■ ACTIVITY:
The records below hold a stretch from the line with "Bin: [1373,211,1405,251] ->" through the line with "harbor.py: [1132,415,1520,562] ->"; return exactly those lines, ends included, and nothing more.

■ DATA RECORDS:

>>>>

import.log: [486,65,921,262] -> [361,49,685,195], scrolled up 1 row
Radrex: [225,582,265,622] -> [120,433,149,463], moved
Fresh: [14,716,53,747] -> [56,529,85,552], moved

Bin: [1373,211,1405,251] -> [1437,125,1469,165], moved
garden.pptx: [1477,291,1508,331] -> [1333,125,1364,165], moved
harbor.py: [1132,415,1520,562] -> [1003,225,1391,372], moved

<<<<
>>>>

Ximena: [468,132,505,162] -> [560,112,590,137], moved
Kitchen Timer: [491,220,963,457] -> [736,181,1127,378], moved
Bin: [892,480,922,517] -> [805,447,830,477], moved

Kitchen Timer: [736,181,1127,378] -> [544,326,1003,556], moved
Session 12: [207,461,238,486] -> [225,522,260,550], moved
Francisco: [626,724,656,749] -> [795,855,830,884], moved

<<<<
>>>>

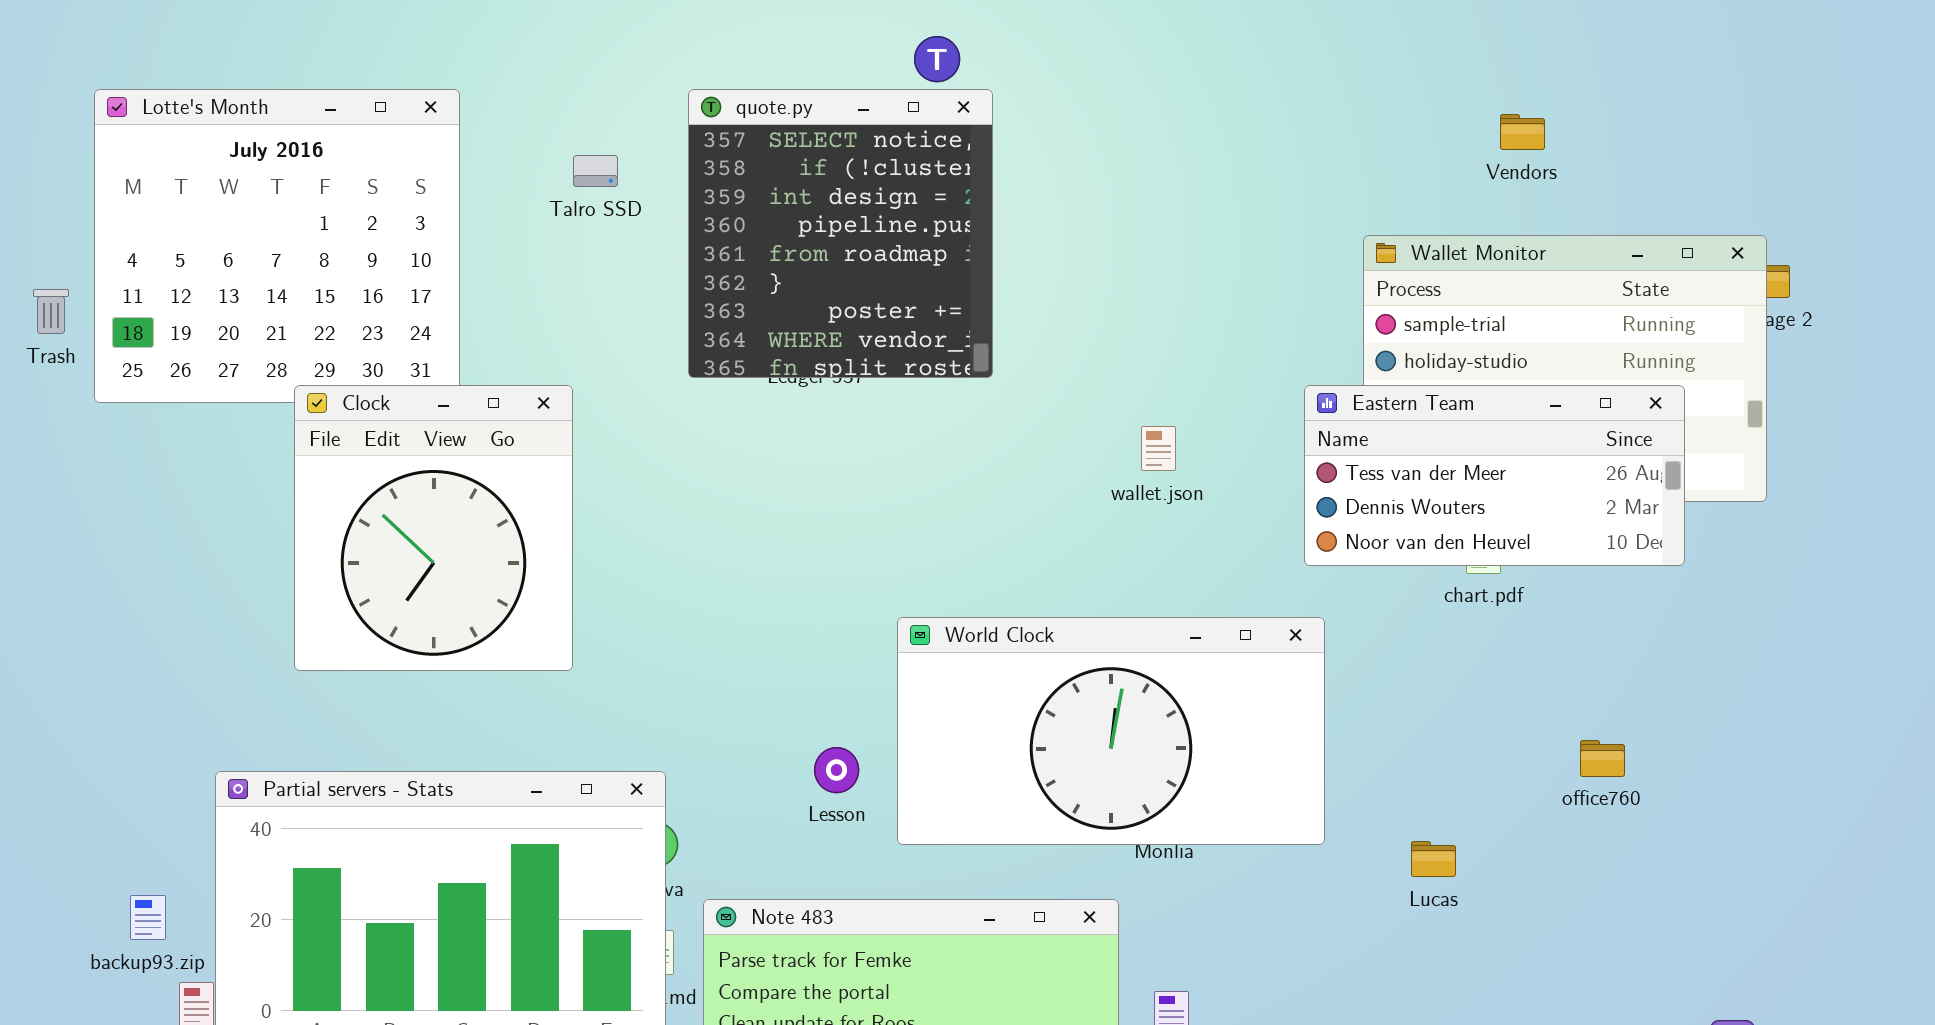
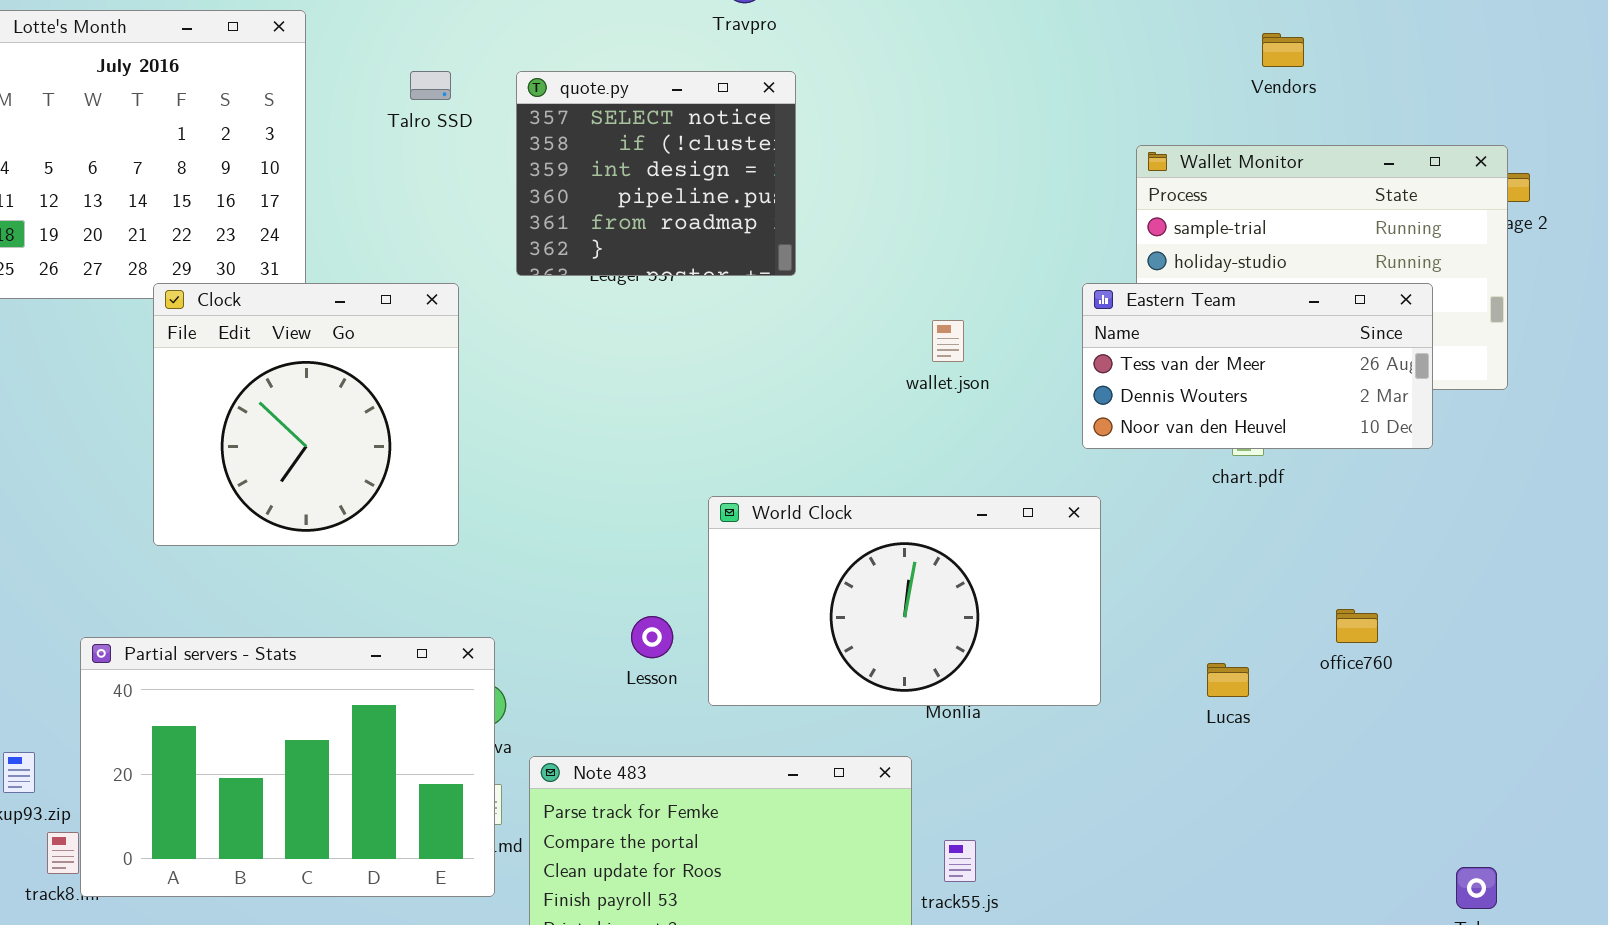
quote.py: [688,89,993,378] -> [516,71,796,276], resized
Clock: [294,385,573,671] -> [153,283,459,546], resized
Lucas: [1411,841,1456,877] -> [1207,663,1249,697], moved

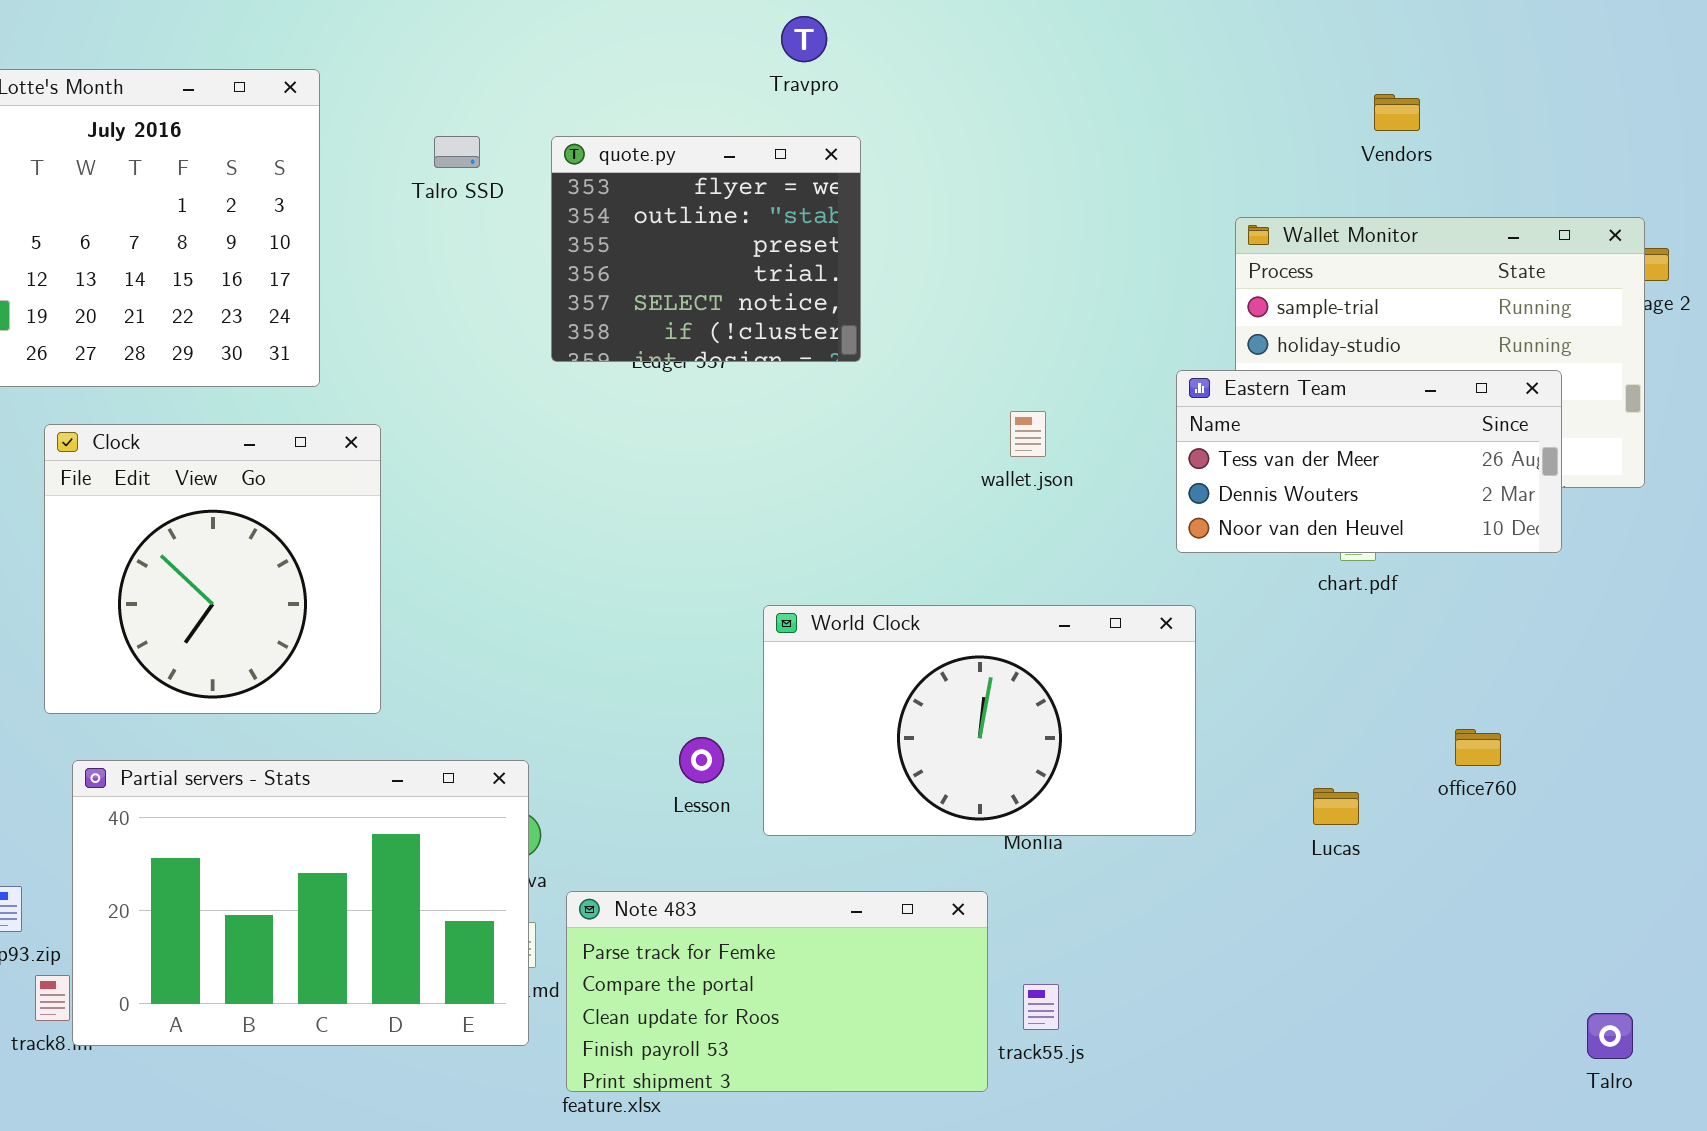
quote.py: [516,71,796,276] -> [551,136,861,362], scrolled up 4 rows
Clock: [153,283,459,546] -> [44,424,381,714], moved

<<<<

■ WORKED SOLUTION:
Bin: [1373,211,1405,251] -> [1437,125,1469,165], moved
garden.pptx: [1477,291,1508,331] -> [1333,125,1364,165], moved
harbor.py: [1132,415,1520,562] -> [1003,225,1391,372], moved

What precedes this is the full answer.